Work instructions: Which lines of the records contain the word "cube"? Copy each one.

::: Data

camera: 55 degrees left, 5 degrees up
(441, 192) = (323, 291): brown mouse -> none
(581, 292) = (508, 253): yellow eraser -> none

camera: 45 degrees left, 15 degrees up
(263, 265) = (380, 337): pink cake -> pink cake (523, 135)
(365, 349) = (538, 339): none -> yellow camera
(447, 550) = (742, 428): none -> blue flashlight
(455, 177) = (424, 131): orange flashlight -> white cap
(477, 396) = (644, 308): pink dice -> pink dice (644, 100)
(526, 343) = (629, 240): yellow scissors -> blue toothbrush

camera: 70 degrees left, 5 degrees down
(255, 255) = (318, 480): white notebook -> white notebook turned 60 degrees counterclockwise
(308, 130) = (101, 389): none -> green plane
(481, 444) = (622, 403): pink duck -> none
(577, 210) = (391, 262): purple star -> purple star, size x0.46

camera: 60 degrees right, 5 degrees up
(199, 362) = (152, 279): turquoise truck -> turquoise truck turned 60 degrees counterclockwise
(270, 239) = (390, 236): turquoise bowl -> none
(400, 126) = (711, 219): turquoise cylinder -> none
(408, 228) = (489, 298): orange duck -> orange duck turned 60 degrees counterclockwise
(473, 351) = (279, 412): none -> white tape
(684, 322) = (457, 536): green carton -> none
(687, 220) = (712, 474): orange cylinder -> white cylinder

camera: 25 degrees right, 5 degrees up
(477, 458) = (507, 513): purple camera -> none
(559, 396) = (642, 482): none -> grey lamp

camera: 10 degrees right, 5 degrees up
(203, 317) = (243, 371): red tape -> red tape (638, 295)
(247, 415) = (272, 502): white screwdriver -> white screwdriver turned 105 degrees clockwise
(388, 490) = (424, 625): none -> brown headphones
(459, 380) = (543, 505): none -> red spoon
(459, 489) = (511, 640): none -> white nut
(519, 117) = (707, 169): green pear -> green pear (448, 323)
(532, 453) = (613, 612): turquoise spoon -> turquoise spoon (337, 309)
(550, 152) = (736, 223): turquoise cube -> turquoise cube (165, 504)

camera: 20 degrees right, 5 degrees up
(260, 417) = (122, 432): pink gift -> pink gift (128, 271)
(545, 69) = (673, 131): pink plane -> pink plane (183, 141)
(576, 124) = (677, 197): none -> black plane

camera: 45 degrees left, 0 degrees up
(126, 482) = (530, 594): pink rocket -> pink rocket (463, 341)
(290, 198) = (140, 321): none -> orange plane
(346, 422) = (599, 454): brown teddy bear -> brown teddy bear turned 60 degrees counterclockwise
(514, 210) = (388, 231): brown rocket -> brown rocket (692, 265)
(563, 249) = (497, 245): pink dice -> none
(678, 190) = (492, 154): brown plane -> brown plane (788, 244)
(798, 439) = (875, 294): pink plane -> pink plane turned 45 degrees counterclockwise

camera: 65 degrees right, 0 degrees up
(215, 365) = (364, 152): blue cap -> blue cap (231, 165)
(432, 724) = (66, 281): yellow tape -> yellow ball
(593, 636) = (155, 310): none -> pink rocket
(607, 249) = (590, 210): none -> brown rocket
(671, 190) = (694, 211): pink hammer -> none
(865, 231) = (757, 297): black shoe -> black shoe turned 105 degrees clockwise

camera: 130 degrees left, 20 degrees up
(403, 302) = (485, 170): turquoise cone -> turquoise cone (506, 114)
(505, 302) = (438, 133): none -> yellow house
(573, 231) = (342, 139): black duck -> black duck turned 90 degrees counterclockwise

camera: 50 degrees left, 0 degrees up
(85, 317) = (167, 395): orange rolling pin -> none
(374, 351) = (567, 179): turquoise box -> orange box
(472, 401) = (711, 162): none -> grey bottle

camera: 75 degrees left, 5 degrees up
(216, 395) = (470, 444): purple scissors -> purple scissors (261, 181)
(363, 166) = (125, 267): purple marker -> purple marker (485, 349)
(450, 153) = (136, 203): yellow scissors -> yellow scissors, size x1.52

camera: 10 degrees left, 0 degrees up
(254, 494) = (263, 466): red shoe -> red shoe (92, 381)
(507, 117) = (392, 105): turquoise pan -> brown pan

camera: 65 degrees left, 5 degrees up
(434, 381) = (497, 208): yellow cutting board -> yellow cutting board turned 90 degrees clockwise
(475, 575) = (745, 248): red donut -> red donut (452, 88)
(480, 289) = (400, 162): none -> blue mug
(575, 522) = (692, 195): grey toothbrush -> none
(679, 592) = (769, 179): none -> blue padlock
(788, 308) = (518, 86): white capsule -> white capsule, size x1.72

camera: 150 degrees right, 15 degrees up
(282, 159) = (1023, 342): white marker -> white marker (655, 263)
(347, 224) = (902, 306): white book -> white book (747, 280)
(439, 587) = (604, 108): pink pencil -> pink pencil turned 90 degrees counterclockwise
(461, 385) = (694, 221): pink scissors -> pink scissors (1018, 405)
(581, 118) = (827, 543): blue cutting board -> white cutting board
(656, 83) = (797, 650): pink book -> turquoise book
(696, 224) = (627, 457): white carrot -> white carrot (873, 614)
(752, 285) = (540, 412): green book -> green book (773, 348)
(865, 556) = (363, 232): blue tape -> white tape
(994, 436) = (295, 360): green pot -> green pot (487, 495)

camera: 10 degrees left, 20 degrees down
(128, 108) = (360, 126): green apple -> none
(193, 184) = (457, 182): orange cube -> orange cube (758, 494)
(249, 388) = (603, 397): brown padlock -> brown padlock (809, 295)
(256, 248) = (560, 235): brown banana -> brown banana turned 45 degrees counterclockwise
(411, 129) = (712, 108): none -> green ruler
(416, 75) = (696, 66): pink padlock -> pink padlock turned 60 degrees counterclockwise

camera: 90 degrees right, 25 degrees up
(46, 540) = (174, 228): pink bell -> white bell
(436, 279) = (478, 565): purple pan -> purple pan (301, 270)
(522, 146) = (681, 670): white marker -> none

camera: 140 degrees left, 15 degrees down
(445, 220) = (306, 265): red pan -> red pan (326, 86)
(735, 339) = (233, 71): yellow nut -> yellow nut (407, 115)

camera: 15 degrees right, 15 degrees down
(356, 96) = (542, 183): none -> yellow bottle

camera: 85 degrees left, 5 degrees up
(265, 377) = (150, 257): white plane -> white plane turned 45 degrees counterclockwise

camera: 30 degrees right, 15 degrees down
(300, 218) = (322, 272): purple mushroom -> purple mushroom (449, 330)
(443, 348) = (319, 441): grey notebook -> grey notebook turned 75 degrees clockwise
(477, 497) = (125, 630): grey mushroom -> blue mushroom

::::::

Solution to this problem:
(550, 152) = (736, 223): turquoise cube -> turquoise cube (165, 504)
(193, 184) = (457, 182): orange cube -> orange cube (758, 494)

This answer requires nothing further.